--- Input ---
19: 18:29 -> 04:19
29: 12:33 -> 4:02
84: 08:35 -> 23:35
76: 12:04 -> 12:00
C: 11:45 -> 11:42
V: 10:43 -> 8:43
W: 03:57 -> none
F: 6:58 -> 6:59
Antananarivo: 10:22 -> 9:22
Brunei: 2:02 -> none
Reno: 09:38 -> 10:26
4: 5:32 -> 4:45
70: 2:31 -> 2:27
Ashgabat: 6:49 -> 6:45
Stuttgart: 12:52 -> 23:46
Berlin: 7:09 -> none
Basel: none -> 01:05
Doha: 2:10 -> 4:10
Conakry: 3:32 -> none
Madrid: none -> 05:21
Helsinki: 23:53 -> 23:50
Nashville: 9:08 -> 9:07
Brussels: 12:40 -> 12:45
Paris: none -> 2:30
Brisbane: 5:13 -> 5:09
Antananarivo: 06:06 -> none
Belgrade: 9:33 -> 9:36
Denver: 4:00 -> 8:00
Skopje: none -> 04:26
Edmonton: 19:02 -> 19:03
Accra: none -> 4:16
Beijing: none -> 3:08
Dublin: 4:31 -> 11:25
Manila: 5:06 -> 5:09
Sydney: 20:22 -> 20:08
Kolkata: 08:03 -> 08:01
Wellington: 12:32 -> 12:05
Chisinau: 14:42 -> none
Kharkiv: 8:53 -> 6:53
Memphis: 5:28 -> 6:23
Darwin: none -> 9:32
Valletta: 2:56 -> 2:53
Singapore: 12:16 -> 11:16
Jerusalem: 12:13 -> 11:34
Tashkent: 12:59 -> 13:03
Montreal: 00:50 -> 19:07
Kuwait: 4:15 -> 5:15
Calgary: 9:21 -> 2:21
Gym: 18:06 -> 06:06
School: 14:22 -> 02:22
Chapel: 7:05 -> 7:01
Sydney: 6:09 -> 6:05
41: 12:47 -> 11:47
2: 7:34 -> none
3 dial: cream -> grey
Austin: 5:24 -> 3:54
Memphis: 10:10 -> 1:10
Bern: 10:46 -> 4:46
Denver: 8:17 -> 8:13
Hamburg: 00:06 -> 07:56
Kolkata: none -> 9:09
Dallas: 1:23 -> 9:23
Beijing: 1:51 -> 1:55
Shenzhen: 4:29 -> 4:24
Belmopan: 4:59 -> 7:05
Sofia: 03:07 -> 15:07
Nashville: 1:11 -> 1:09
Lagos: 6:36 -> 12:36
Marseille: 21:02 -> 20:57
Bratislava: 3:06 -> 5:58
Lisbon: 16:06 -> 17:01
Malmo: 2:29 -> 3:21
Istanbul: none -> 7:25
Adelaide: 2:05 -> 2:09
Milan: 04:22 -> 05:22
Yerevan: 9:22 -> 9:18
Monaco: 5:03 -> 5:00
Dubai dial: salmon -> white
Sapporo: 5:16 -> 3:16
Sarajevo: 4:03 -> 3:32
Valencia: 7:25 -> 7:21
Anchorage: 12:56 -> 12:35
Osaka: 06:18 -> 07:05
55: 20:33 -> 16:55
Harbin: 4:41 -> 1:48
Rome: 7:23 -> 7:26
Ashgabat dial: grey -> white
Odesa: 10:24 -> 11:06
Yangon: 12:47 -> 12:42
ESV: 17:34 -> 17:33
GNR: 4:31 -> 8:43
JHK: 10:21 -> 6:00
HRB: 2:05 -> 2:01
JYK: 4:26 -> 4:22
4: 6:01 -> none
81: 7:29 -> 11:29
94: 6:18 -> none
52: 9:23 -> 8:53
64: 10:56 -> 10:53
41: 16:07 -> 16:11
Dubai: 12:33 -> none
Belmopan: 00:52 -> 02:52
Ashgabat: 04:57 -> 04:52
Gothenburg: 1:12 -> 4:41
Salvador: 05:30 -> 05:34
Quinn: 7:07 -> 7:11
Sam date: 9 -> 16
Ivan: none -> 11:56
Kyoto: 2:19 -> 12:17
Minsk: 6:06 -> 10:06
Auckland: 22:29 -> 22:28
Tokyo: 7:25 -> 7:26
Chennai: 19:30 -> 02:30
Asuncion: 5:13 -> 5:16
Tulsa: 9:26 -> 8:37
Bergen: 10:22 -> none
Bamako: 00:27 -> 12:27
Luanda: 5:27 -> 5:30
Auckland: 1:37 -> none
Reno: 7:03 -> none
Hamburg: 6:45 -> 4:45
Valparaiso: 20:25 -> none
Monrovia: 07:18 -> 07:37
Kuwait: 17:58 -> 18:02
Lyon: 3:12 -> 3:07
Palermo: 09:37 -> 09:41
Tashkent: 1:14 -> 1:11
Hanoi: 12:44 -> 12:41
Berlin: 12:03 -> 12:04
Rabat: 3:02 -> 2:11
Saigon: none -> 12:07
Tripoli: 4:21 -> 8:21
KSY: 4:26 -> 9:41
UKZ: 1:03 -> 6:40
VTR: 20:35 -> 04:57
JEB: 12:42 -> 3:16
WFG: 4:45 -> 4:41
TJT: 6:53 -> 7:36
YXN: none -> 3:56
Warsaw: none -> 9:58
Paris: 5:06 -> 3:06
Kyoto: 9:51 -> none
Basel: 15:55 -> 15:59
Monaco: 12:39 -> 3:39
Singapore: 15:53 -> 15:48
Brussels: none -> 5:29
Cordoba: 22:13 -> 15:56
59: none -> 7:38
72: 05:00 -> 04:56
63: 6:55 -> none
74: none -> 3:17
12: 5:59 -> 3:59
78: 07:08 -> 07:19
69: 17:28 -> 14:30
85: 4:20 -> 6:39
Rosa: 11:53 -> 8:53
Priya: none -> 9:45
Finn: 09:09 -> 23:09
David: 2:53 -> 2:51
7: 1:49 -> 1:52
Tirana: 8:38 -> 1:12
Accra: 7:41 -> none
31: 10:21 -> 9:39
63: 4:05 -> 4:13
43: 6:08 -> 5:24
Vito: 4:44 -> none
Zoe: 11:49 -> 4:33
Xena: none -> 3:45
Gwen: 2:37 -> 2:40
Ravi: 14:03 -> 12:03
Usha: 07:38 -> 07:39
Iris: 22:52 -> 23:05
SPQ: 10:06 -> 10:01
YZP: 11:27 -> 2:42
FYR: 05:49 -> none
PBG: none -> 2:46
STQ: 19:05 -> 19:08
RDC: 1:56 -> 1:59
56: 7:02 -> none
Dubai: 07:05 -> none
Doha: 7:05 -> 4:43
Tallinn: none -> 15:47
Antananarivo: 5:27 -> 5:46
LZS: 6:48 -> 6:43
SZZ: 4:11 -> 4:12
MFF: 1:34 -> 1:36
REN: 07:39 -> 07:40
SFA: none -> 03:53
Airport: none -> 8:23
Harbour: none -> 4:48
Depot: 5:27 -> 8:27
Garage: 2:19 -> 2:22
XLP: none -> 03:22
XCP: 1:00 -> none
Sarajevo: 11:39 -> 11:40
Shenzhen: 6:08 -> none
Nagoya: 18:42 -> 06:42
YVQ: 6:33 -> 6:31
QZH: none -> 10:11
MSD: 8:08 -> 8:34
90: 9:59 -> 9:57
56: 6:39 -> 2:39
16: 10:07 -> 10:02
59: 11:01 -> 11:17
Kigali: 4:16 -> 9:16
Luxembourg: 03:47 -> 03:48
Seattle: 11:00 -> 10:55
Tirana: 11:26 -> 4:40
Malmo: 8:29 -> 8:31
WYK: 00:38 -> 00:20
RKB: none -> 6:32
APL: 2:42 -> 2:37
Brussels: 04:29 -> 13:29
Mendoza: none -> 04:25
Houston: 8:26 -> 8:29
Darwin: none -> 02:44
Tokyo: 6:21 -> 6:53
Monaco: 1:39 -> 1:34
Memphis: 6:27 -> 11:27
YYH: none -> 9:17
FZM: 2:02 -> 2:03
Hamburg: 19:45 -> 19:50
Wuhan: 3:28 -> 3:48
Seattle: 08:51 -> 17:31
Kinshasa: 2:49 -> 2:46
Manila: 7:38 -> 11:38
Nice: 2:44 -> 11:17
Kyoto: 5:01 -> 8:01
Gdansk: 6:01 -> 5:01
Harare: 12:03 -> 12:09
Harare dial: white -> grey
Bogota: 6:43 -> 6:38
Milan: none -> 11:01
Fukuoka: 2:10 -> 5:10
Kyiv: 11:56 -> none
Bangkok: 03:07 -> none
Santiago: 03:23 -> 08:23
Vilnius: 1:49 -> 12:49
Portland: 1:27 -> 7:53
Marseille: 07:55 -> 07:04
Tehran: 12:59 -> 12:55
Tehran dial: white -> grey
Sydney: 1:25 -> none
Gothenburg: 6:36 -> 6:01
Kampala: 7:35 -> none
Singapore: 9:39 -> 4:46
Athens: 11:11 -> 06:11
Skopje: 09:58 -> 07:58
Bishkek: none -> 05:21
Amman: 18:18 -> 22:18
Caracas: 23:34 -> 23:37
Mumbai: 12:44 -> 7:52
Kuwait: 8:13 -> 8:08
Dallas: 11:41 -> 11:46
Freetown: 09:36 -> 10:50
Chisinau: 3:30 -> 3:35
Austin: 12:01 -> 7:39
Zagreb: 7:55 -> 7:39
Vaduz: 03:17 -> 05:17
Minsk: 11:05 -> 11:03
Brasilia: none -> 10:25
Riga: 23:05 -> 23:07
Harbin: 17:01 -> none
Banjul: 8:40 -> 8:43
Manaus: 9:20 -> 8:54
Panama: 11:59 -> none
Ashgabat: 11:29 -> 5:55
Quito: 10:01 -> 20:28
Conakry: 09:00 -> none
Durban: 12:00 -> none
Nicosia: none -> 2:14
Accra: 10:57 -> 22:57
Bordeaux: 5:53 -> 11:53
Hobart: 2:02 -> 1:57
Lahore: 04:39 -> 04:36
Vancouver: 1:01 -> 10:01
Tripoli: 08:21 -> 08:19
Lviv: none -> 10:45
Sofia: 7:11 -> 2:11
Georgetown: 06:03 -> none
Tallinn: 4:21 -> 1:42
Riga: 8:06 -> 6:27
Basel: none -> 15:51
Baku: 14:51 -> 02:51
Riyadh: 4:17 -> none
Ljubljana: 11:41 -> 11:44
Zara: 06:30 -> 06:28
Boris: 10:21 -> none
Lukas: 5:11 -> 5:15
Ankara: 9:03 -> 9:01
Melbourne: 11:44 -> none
---
> **Task instructions**:
Reproduce the items above verbatim, from their first line through the line that contains "Doha: 2:10 -> 4:10".

> **Response**:
19: 18:29 -> 04:19
29: 12:33 -> 4:02
84: 08:35 -> 23:35
76: 12:04 -> 12:00
C: 11:45 -> 11:42
V: 10:43 -> 8:43
W: 03:57 -> none
F: 6:58 -> 6:59
Antananarivo: 10:22 -> 9:22
Brunei: 2:02 -> none
Reno: 09:38 -> 10:26
4: 5:32 -> 4:45
70: 2:31 -> 2:27
Ashgabat: 6:49 -> 6:45
Stuttgart: 12:52 -> 23:46
Berlin: 7:09 -> none
Basel: none -> 01:05
Doha: 2:10 -> 4:10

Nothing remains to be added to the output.